◆ EXERCISE:
Copy every line of the data exactly, keeping out any picture.

◆ PROVIDED ENTRIES:
Segment Open

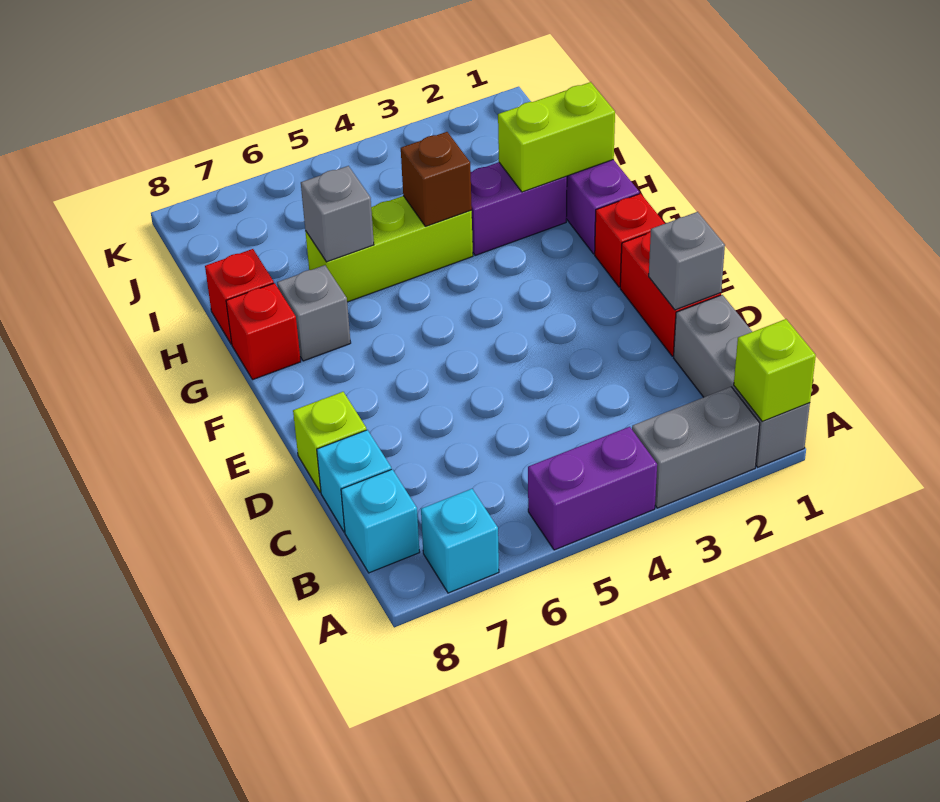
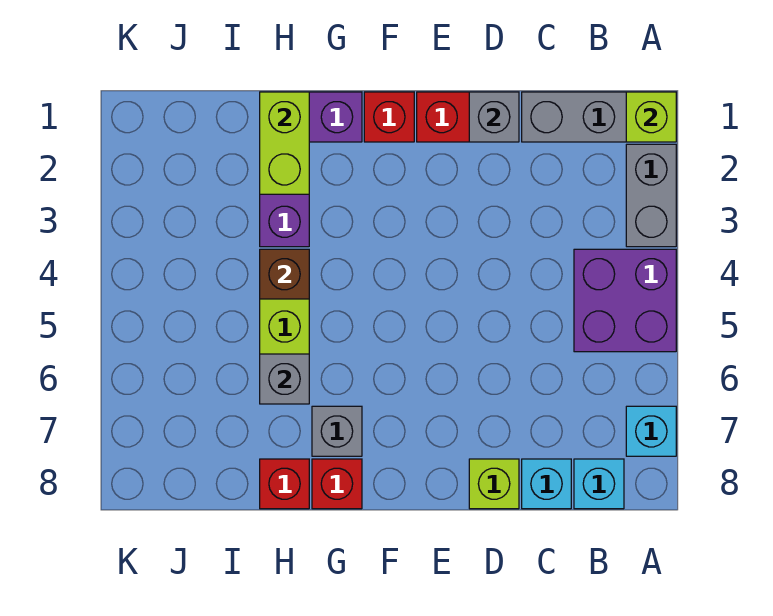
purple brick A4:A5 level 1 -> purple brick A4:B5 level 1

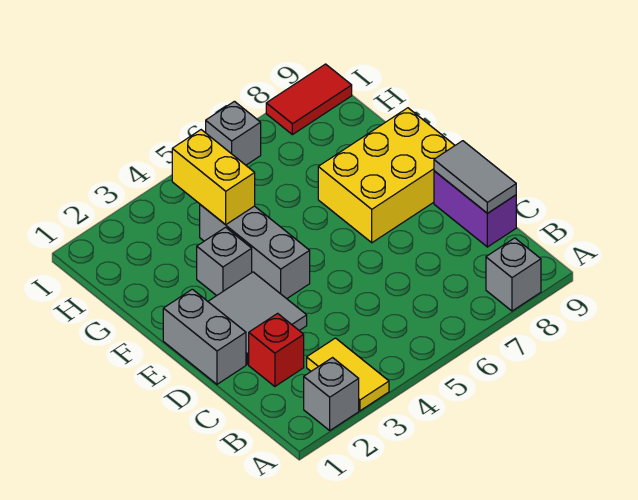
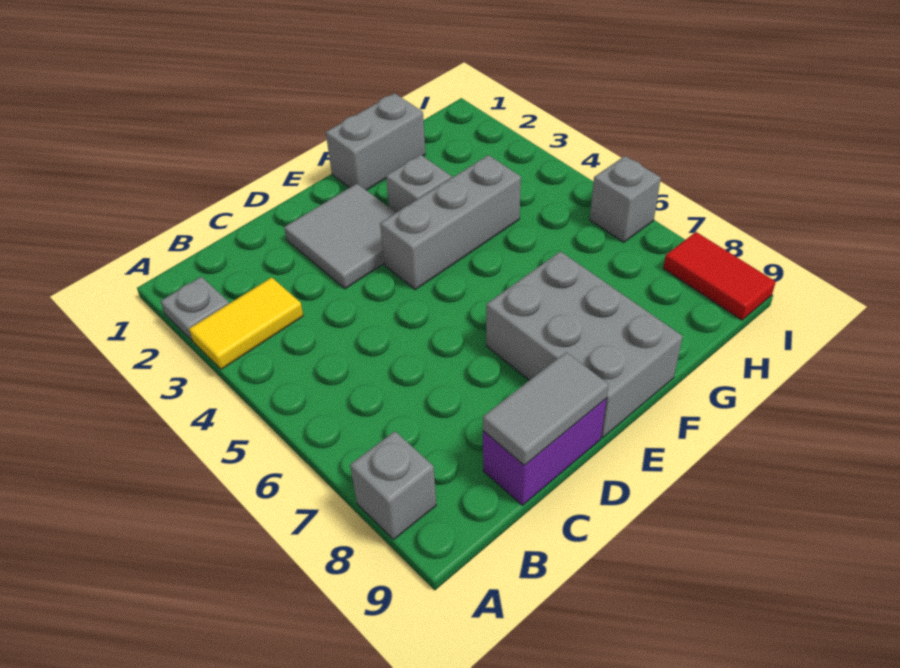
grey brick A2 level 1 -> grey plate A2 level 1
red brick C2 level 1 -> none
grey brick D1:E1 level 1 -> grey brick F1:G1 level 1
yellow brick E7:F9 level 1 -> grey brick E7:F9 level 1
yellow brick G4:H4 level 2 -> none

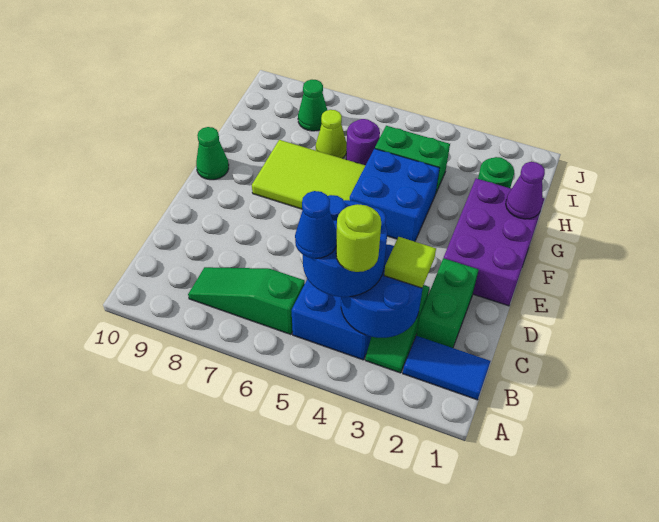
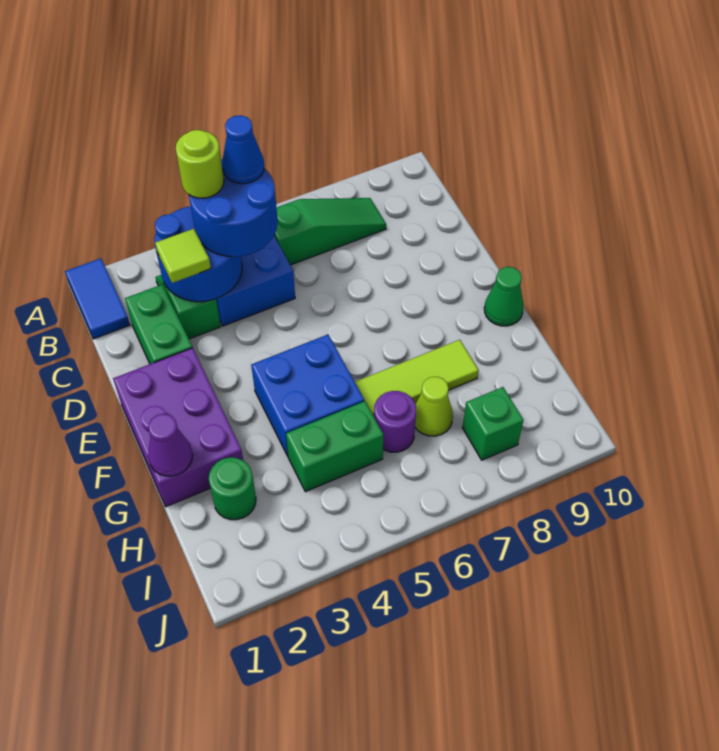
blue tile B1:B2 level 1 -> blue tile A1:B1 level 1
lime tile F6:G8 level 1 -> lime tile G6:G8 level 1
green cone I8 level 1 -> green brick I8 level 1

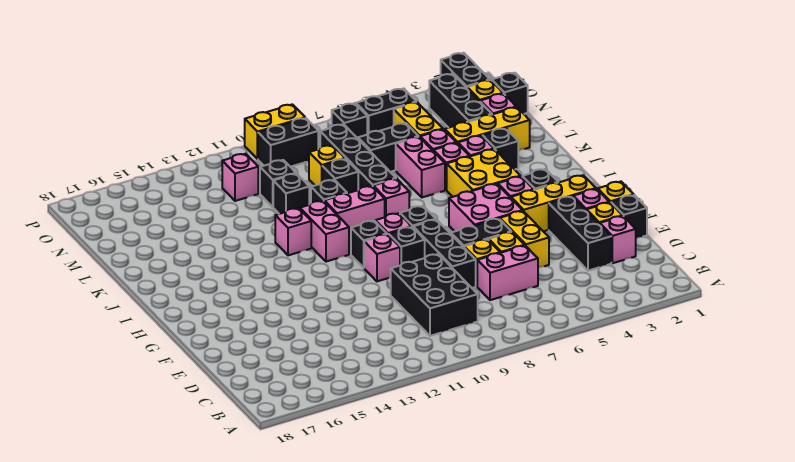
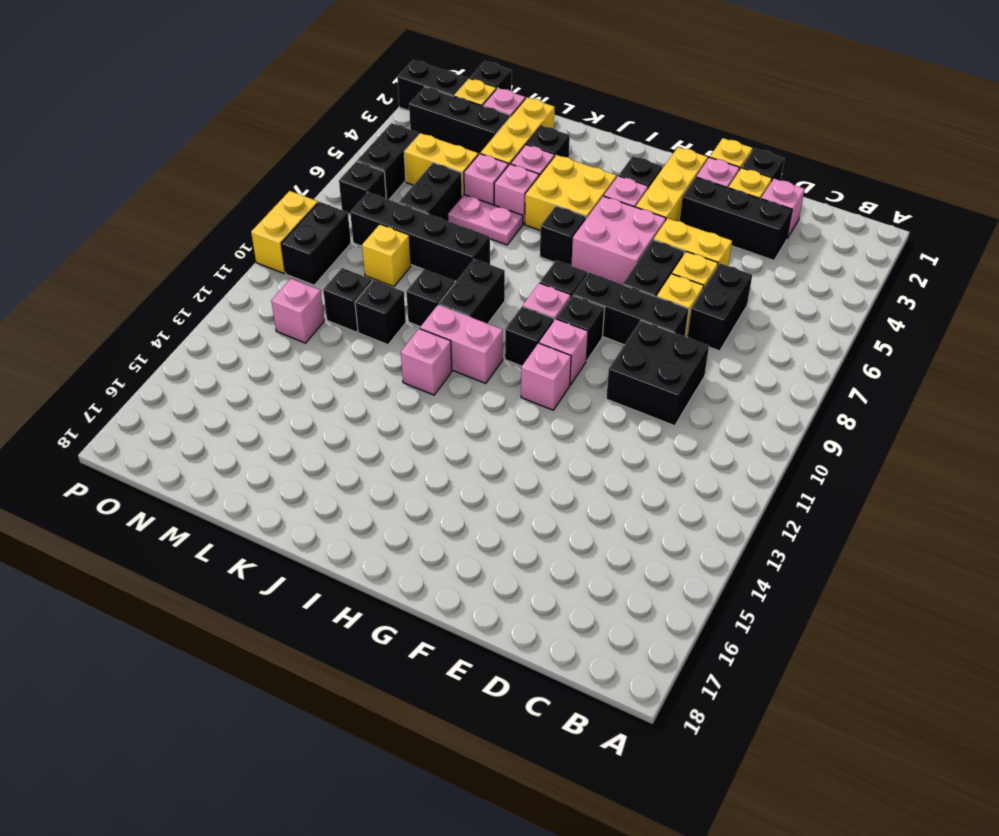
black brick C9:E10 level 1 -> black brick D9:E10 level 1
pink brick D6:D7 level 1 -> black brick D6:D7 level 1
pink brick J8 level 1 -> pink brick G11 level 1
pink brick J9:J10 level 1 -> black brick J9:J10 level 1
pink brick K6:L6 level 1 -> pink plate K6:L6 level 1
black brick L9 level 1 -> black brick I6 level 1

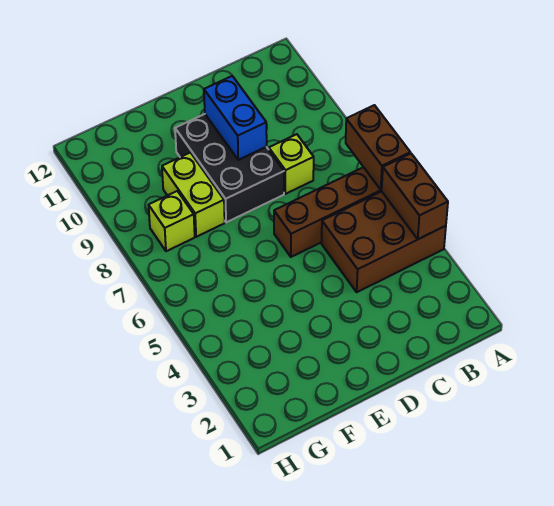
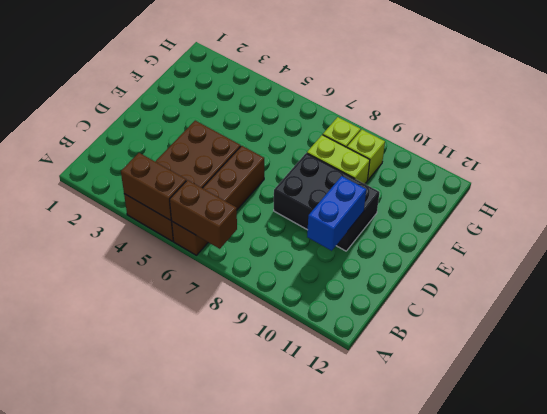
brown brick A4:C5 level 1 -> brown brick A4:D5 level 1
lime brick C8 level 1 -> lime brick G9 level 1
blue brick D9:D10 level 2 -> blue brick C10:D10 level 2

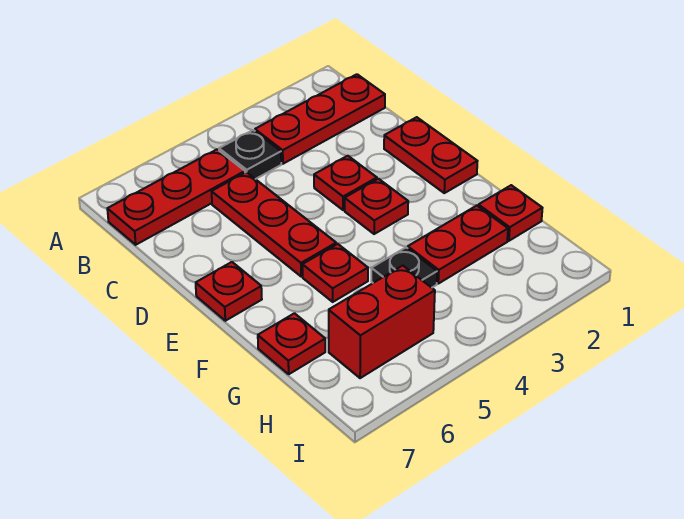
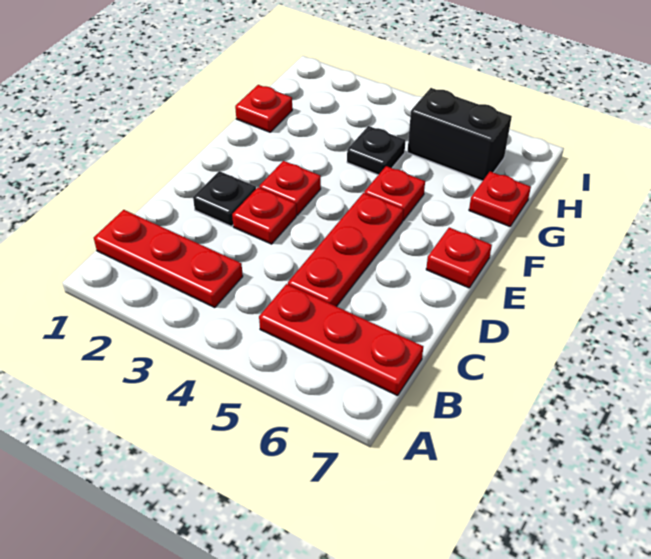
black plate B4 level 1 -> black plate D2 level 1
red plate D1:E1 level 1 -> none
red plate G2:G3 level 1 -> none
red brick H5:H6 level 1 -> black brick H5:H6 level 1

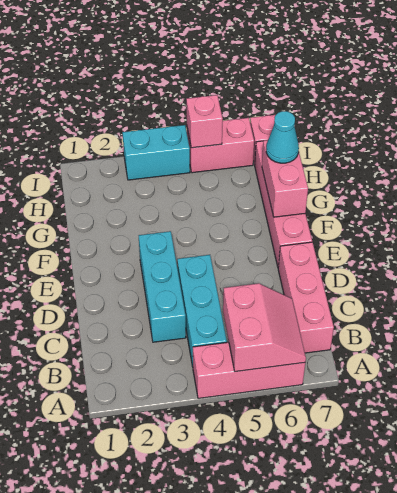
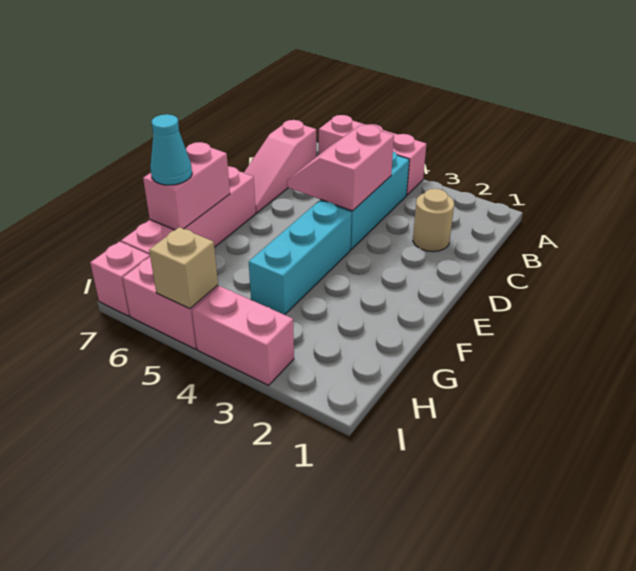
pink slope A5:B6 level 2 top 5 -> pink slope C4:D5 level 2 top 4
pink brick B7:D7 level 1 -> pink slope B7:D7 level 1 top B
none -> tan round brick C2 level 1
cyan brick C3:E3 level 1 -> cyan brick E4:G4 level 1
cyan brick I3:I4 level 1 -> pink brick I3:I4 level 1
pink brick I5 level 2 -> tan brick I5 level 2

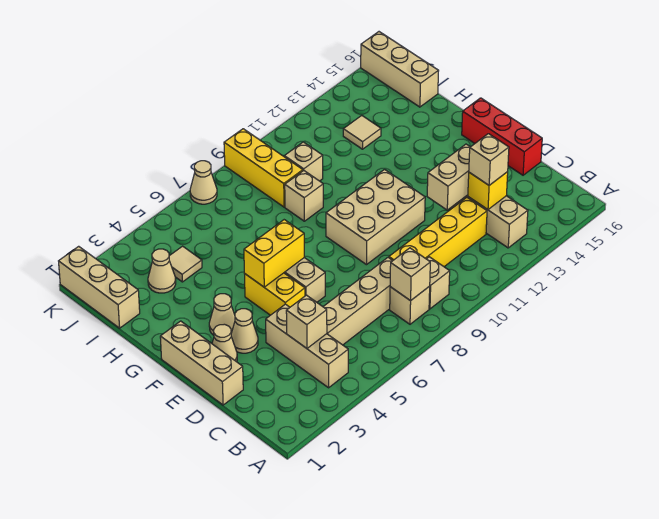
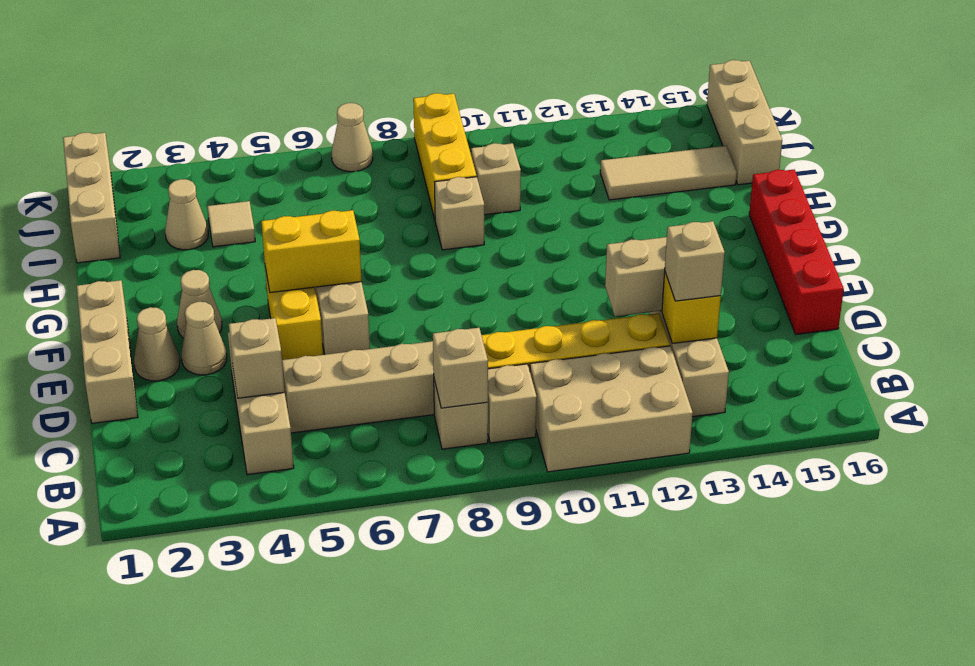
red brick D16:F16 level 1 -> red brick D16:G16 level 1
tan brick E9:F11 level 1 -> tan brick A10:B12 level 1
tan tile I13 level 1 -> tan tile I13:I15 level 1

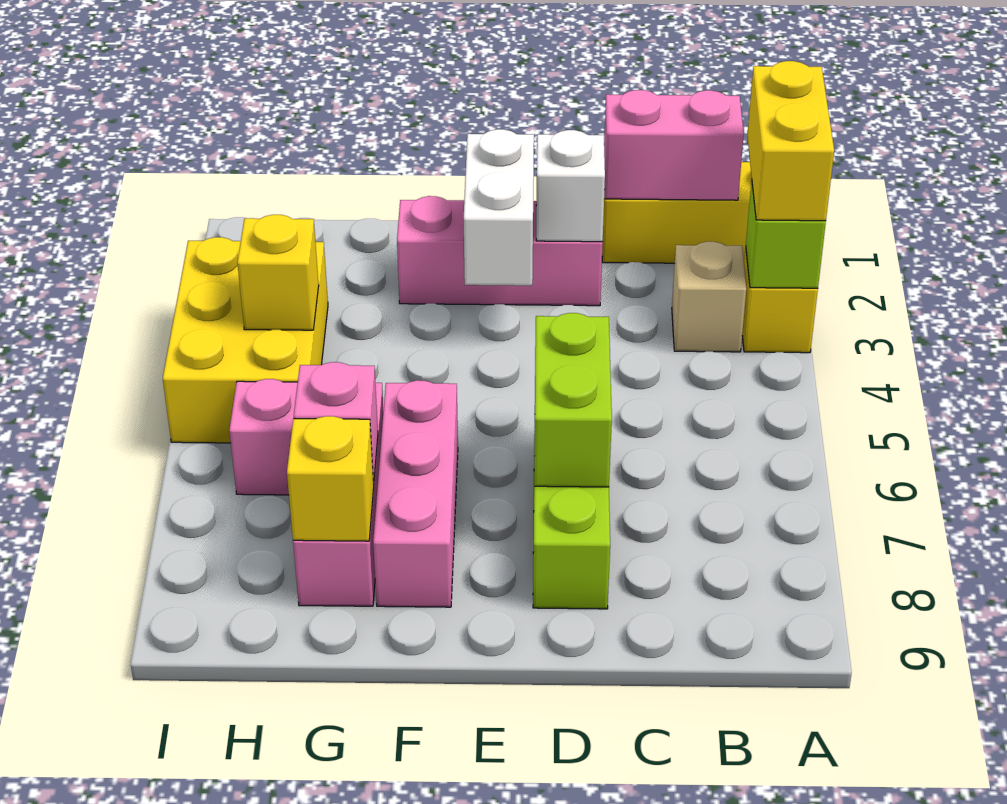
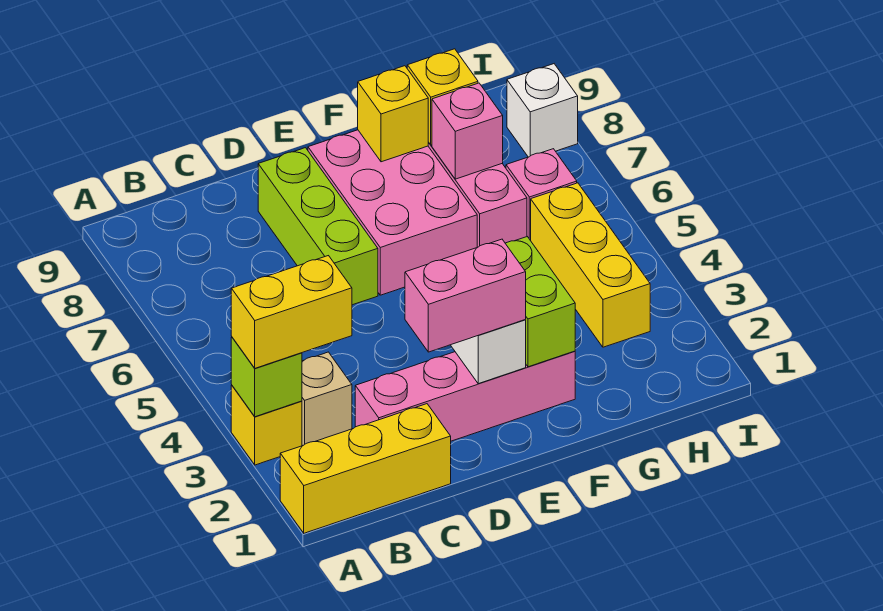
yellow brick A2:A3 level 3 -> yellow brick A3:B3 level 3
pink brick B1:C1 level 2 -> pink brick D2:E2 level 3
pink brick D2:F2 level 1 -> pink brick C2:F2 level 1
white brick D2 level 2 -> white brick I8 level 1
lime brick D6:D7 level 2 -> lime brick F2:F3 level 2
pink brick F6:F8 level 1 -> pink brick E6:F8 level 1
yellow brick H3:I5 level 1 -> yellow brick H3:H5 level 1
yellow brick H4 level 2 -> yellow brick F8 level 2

Segment Closed

◆ ANSWER SECTION:
purple brick A4:A5 level 1 -> purple brick A4:B5 level 1

grey brick A2 level 1 -> grey plate A2 level 1
red brick C2 level 1 -> none
grey brick D1:E1 level 1 -> grey brick F1:G1 level 1
yellow brick E7:F9 level 1 -> grey brick E7:F9 level 1
yellow brick G4:H4 level 2 -> none

blue tile B1:B2 level 1 -> blue tile A1:B1 level 1
lime tile F6:G8 level 1 -> lime tile G6:G8 level 1
green cone I8 level 1 -> green brick I8 level 1

black brick C9:E10 level 1 -> black brick D9:E10 level 1
pink brick D6:D7 level 1 -> black brick D6:D7 level 1
pink brick J8 level 1 -> pink brick G11 level 1
pink brick J9:J10 level 1 -> black brick J9:J10 level 1
pink brick K6:L6 level 1 -> pink plate K6:L6 level 1
black brick L9 level 1 -> black brick I6 level 1

brown brick A4:C5 level 1 -> brown brick A4:D5 level 1
lime brick C8 level 1 -> lime brick G9 level 1
blue brick D9:D10 level 2 -> blue brick C10:D10 level 2

black plate B4 level 1 -> black plate D2 level 1
red plate D1:E1 level 1 -> none
red plate G2:G3 level 1 -> none
red brick H5:H6 level 1 -> black brick H5:H6 level 1

pink slope A5:B6 level 2 top 5 -> pink slope C4:D5 level 2 top 4
pink brick B7:D7 level 1 -> pink slope B7:D7 level 1 top B
none -> tan round brick C2 level 1
cyan brick C3:E3 level 1 -> cyan brick E4:G4 level 1
cyan brick I3:I4 level 1 -> pink brick I3:I4 level 1
pink brick I5 level 2 -> tan brick I5 level 2

red brick D16:F16 level 1 -> red brick D16:G16 level 1
tan brick E9:F11 level 1 -> tan brick A10:B12 level 1
tan tile I13 level 1 -> tan tile I13:I15 level 1

yellow brick A2:A3 level 3 -> yellow brick A3:B3 level 3
pink brick B1:C1 level 2 -> pink brick D2:E2 level 3
pink brick D2:F2 level 1 -> pink brick C2:F2 level 1
white brick D2 level 2 -> white brick I8 level 1
lime brick D6:D7 level 2 -> lime brick F2:F3 level 2
pink brick F6:F8 level 1 -> pink brick E6:F8 level 1
yellow brick H3:I5 level 1 -> yellow brick H3:H5 level 1
yellow brick H4 level 2 -> yellow brick F8 level 2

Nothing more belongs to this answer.